Segment Start: Provided material

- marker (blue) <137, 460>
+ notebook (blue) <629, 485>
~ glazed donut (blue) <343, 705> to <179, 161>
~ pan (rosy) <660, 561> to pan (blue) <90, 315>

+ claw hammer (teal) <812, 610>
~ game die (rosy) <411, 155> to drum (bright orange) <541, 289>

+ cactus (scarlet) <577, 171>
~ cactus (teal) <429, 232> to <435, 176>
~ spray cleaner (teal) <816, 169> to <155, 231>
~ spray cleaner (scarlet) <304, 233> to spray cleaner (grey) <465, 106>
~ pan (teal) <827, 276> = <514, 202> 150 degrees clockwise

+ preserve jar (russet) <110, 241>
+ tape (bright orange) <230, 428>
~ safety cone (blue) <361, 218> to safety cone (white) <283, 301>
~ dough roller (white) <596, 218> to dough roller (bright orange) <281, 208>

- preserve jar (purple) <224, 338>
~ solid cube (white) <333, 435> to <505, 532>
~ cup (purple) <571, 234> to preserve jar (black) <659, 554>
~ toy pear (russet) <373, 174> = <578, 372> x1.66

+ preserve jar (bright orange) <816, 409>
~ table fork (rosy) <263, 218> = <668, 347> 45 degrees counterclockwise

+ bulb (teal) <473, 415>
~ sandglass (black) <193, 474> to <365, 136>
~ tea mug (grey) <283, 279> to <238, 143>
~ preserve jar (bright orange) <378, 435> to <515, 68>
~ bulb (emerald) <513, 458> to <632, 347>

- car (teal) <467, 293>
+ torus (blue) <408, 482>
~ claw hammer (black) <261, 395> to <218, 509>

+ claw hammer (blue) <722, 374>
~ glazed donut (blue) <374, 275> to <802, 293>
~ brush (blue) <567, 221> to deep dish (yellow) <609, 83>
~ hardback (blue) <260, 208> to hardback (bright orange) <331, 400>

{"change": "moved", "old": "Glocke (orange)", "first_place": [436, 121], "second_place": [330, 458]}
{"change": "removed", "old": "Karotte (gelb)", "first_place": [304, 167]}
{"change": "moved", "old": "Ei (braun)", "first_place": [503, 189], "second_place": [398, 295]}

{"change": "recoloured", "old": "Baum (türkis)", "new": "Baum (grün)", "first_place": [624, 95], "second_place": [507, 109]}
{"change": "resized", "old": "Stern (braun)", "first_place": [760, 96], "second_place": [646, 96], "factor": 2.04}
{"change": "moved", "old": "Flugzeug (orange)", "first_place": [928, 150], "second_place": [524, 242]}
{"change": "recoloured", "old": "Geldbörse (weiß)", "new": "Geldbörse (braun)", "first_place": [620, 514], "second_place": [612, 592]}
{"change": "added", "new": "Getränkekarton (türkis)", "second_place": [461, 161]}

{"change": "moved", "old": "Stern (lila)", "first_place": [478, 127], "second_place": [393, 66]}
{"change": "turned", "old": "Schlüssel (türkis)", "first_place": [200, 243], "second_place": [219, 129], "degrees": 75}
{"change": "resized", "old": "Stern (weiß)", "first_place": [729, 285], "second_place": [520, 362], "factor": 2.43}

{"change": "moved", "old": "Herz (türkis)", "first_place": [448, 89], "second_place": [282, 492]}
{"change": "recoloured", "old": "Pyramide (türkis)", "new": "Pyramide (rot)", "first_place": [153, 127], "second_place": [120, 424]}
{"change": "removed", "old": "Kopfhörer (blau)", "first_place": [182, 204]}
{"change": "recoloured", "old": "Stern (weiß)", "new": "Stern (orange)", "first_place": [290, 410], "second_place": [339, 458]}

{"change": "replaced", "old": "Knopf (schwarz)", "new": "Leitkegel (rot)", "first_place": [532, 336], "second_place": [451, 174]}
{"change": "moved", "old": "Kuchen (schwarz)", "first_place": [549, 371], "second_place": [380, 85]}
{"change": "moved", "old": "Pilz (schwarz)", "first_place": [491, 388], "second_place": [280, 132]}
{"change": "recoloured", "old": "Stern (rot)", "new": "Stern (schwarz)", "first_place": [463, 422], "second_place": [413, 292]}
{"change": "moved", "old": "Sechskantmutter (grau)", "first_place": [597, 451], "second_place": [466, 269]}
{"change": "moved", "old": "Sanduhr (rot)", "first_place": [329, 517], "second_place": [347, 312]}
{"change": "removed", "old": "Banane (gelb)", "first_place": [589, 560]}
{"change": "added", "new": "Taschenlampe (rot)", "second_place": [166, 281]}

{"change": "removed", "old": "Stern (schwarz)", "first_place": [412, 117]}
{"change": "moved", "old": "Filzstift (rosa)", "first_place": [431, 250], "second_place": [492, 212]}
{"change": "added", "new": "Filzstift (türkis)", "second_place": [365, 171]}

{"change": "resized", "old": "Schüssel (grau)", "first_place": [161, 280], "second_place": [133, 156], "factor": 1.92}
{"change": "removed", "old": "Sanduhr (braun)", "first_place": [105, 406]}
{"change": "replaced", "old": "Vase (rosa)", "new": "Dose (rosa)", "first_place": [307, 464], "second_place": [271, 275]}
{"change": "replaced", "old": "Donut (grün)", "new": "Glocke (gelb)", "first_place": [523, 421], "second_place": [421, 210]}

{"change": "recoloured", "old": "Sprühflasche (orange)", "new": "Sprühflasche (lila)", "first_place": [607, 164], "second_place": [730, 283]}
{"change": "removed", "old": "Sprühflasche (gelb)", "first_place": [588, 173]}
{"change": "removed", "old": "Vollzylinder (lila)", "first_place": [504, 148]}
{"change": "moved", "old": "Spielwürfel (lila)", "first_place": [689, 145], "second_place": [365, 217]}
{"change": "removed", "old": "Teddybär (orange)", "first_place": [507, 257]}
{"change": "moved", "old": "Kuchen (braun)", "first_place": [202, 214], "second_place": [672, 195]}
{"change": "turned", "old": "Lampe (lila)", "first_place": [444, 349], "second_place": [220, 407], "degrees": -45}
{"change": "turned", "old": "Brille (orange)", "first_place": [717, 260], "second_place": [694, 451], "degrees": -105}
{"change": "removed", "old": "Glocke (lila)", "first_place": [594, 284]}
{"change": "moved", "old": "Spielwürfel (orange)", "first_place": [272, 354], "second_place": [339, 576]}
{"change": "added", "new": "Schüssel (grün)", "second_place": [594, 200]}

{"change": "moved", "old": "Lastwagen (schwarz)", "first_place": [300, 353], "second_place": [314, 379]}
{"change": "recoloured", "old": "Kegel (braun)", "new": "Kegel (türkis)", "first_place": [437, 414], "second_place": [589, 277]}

Segment End: Provided material

◆ Task statement: Transcribe all of the data above, character for character.

◆ The completed task:
- marker (blue) <137, 460>
+ notebook (blue) <629, 485>
~ glazed donut (blue) <343, 705> to <179, 161>
~ pan (rosy) <660, 561> to pan (blue) <90, 315>

+ claw hammer (teal) <812, 610>
~ game die (rosy) <411, 155> to drum (bright orange) <541, 289>

+ cactus (scarlet) <577, 171>
~ cactus (teal) <429, 232> to <435, 176>
~ spray cleaner (teal) <816, 169> to <155, 231>
~ spray cleaner (scarlet) <304, 233> to spray cleaner (grey) <465, 106>
~ pan (teal) <827, 276> = <514, 202> 150 degrees clockwise

+ preserve jar (russet) <110, 241>
+ tape (bright orange) <230, 428>
~ safety cone (blue) <361, 218> to safety cone (white) <283, 301>
~ dough roller (white) <596, 218> to dough roller (bright orange) <281, 208>

- preserve jar (purple) <224, 338>
~ solid cube (white) <333, 435> to <505, 532>
~ cup (purple) <571, 234> to preserve jar (black) <659, 554>
~ toy pear (russet) <373, 174> = <578, 372> x1.66

+ preserve jar (bright orange) <816, 409>
~ table fork (rosy) <263, 218> = <668, 347> 45 degrees counterclockwise

+ bulb (teal) <473, 415>
~ sandglass (black) <193, 474> to <365, 136>
~ tea mug (grey) <283, 279> to <238, 143>
~ preserve jar (bright orange) <378, 435> to <515, 68>
~ bulb (emerald) <513, 458> to <632, 347>

- car (teal) <467, 293>
+ torus (blue) <408, 482>
~ claw hammer (black) <261, 395> to <218, 509>

+ claw hammer (blue) <722, 374>
~ glazed donut (blue) <374, 275> to <802, 293>
~ brush (blue) <567, 221> to deep dish (yellow) <609, 83>
~ hardback (blue) <260, 208> to hardback (bright orange) <331, 400>

{"change": "moved", "old": "Glocke (orange)", "first_place": [436, 121], "second_place": [330, 458]}
{"change": "removed", "old": "Karotte (gelb)", "first_place": [304, 167]}
{"change": "moved", "old": "Ei (braun)", "first_place": [503, 189], "second_place": [398, 295]}

{"change": "recoloured", "old": "Baum (türkis)", "new": "Baum (grün)", "first_place": [624, 95], "second_place": [507, 109]}
{"change": "resized", "old": "Stern (braun)", "first_place": [760, 96], "second_place": [646, 96], "factor": 2.04}
{"change": "moved", "old": "Flugzeug (orange)", "first_place": [928, 150], "second_place": [524, 242]}
{"change": "recoloured", "old": "Geldbörse (weiß)", "new": "Geldbörse (braun)", "first_place": [620, 514], "second_place": [612, 592]}
{"change": "added", "new": "Getränkekarton (türkis)", "second_place": [461, 161]}

{"change": "moved", "old": "Stern (lila)", "first_place": [478, 127], "second_place": [393, 66]}
{"change": "turned", "old": "Schlüssel (türkis)", "first_place": [200, 243], "second_place": [219, 129], "degrees": 75}
{"change": "resized", "old": "Stern (weiß)", "first_place": [729, 285], "second_place": [520, 362], "factor": 2.43}

{"change": "moved", "old": "Herz (türkis)", "first_place": [448, 89], "second_place": [282, 492]}
{"change": "recoloured", "old": "Pyramide (türkis)", "new": "Pyramide (rot)", "first_place": [153, 127], "second_place": [120, 424]}
{"change": "removed", "old": "Kopfhörer (blau)", "first_place": [182, 204]}
{"change": "recoloured", "old": "Stern (weiß)", "new": "Stern (orange)", "first_place": [290, 410], "second_place": [339, 458]}

{"change": "replaced", "old": "Knopf (schwarz)", "new": "Leitkegel (rot)", "first_place": [532, 336], "second_place": [451, 174]}
{"change": "moved", "old": "Kuchen (schwarz)", "first_place": [549, 371], "second_place": [380, 85]}
{"change": "moved", "old": "Pilz (schwarz)", "first_place": [491, 388], "second_place": [280, 132]}
{"change": "recoloured", "old": "Stern (rot)", "new": "Stern (schwarz)", "first_place": [463, 422], "second_place": [413, 292]}
{"change": "moved", "old": "Sechskantmutter (grau)", "first_place": [597, 451], "second_place": [466, 269]}
{"change": "moved", "old": "Sanduhr (rot)", "first_place": [329, 517], "second_place": [347, 312]}
{"change": "removed", "old": "Banane (gelb)", "first_place": [589, 560]}
{"change": "added", "new": "Taschenlampe (rot)", "second_place": [166, 281]}

{"change": "removed", "old": "Stern (schwarz)", "first_place": [412, 117]}
{"change": "moved", "old": "Filzstift (rosa)", "first_place": [431, 250], "second_place": [492, 212]}
{"change": "added", "new": "Filzstift (türkis)", "second_place": [365, 171]}

{"change": "resized", "old": "Schüssel (grau)", "first_place": [161, 280], "second_place": [133, 156], "factor": 1.92}
{"change": "removed", "old": "Sanduhr (braun)", "first_place": [105, 406]}
{"change": "replaced", "old": "Vase (rosa)", "new": "Dose (rosa)", "first_place": [307, 464], "second_place": [271, 275]}
{"change": "replaced", "old": "Donut (grün)", "new": "Glocke (gelb)", "first_place": [523, 421], "second_place": [421, 210]}

{"change": "recoloured", "old": "Sprühflasche (orange)", "new": "Sprühflasche (lila)", "first_place": [607, 164], "second_place": [730, 283]}
{"change": "removed", "old": "Sprühflasche (gelb)", "first_place": [588, 173]}
{"change": "removed", "old": "Vollzylinder (lila)", "first_place": [504, 148]}
{"change": "moved", "old": "Spielwürfel (lila)", "first_place": [689, 145], "second_place": [365, 217]}
{"change": "removed", "old": "Teddybär (orange)", "first_place": [507, 257]}
{"change": "moved", "old": "Kuchen (braun)", "first_place": [202, 214], "second_place": [672, 195]}
{"change": "turned", "old": "Lampe (lila)", "first_place": [444, 349], "second_place": [220, 407], "degrees": -45}
{"change": "turned", "old": "Brille (orange)", "first_place": [717, 260], "second_place": [694, 451], "degrees": -105}
{"change": "removed", "old": "Glocke (lila)", "first_place": [594, 284]}
{"change": "moved", "old": "Spielwürfel (orange)", "first_place": [272, 354], "second_place": [339, 576]}
{"change": "added", "new": "Schüssel (grün)", "second_place": [594, 200]}

{"change": "moved", "old": "Lastwagen (schwarz)", "first_place": [300, 353], "second_place": [314, 379]}
{"change": "recoloured", "old": "Kegel (braun)", "new": "Kegel (türkis)", "first_place": [437, 414], "second_place": [589, 277]}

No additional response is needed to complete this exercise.